Records for the exercise:

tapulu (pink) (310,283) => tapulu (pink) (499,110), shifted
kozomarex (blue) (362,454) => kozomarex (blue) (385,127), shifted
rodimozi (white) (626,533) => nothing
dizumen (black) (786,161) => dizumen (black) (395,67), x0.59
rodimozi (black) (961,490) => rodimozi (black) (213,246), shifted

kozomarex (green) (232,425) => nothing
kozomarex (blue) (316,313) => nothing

--

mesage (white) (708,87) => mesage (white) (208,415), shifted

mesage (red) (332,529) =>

Problem to solve: Could you repeat exactly the lines in the listing above from the one with "tapulu (pink) (310,283)" down to the one with "dizumen (black) (786,161)"? Include both of those lines.

Written solution:
tapulu (pink) (310,283) => tapulu (pink) (499,110), shifted
kozomarex (blue) (362,454) => kozomarex (blue) (385,127), shifted
rodimozi (white) (626,533) => nothing
dizumen (black) (786,161) => dizumen (black) (395,67), x0.59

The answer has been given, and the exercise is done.